(THE RECORDS begins)

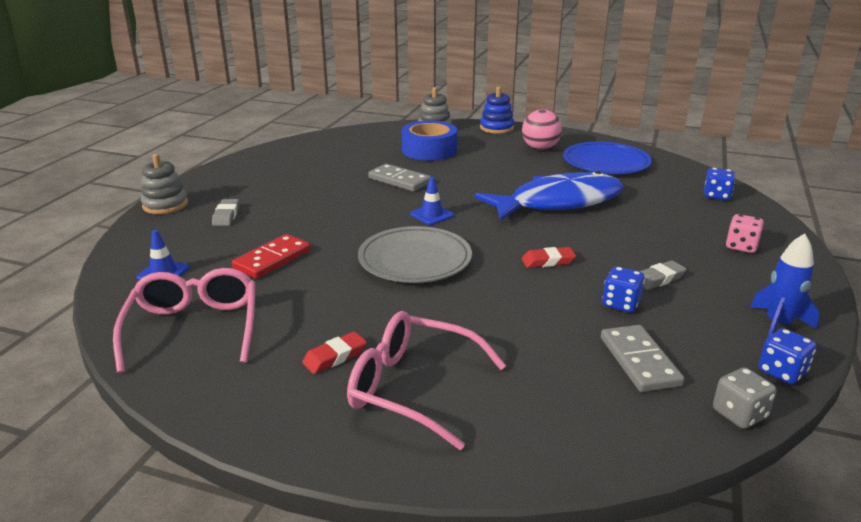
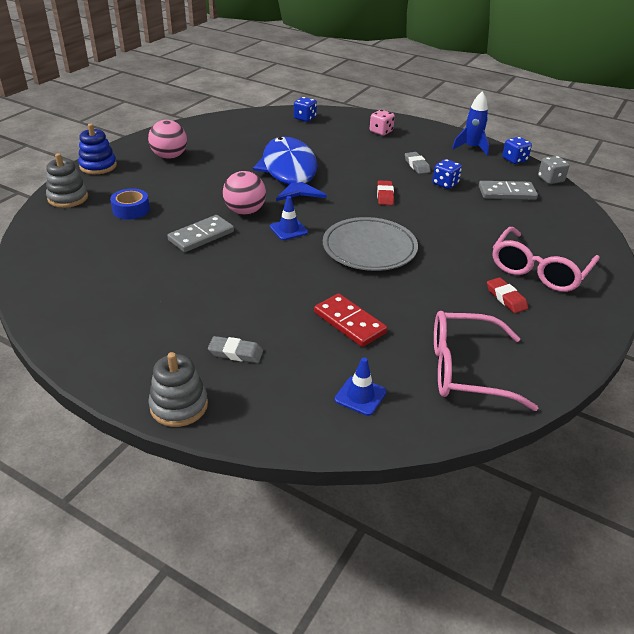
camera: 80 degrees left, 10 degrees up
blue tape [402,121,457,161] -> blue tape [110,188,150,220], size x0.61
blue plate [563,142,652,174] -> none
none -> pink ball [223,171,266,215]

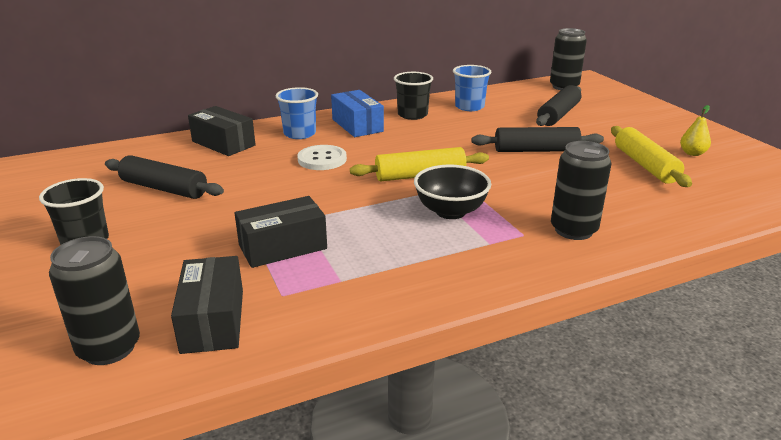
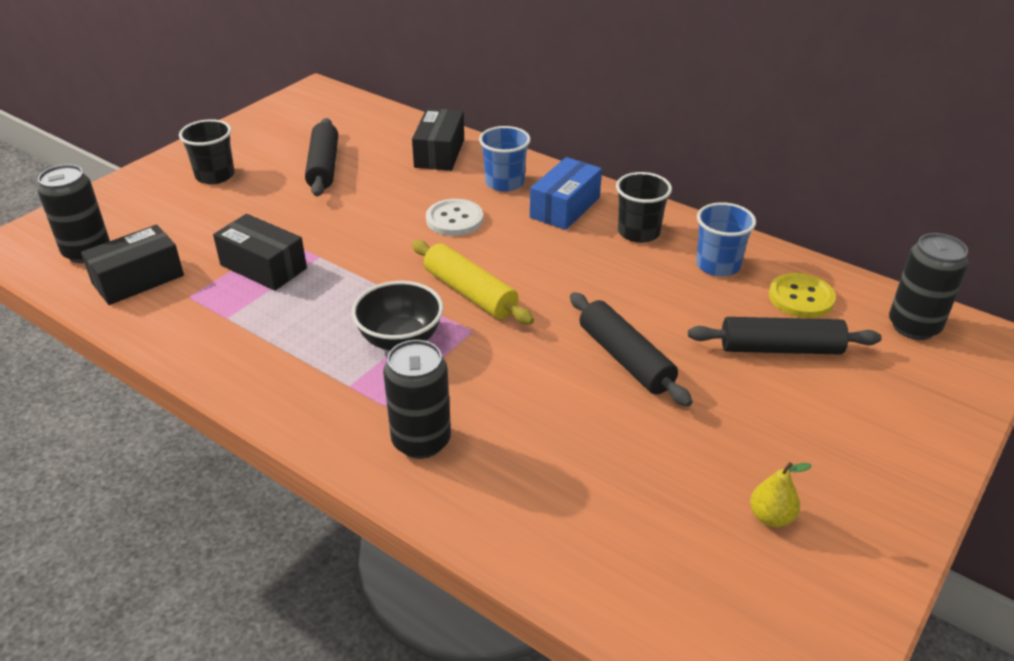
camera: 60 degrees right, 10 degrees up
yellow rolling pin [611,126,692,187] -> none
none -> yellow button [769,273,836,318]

(THE RECORDS ends)
(THE RECORDS begins)

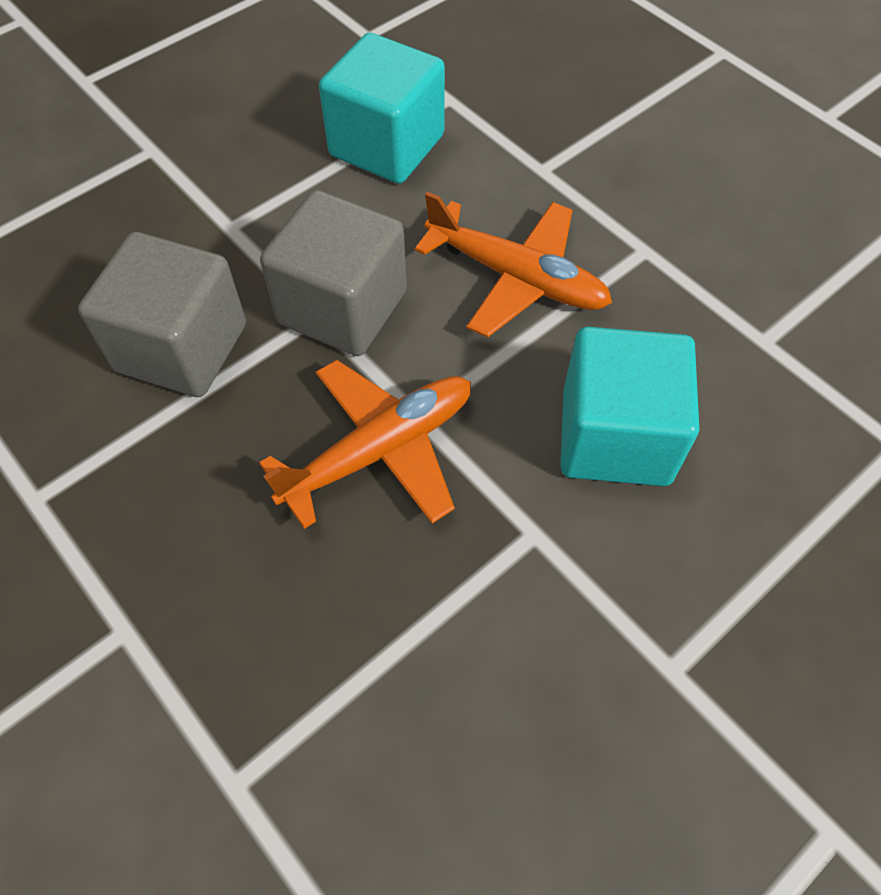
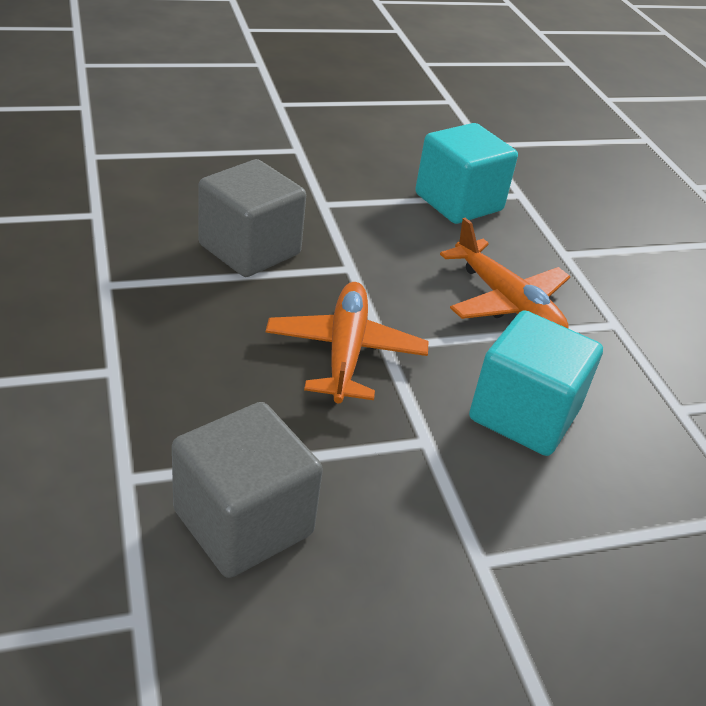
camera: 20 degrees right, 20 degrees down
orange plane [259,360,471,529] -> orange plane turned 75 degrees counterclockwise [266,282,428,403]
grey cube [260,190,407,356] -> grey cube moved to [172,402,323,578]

(THE RECORDS ends)

### PROBLEM STATEMENT
Output only an exact transcription of the lines above from the one with "camera: 60 degrees right, 10 degrees up" up to and including the one with "none -> yellow button [769,273,836,318]".

### EXERCISE ANSWER
camera: 60 degrees right, 10 degrees up
yellow rolling pin [611,126,692,187] -> none
none -> yellow button [769,273,836,318]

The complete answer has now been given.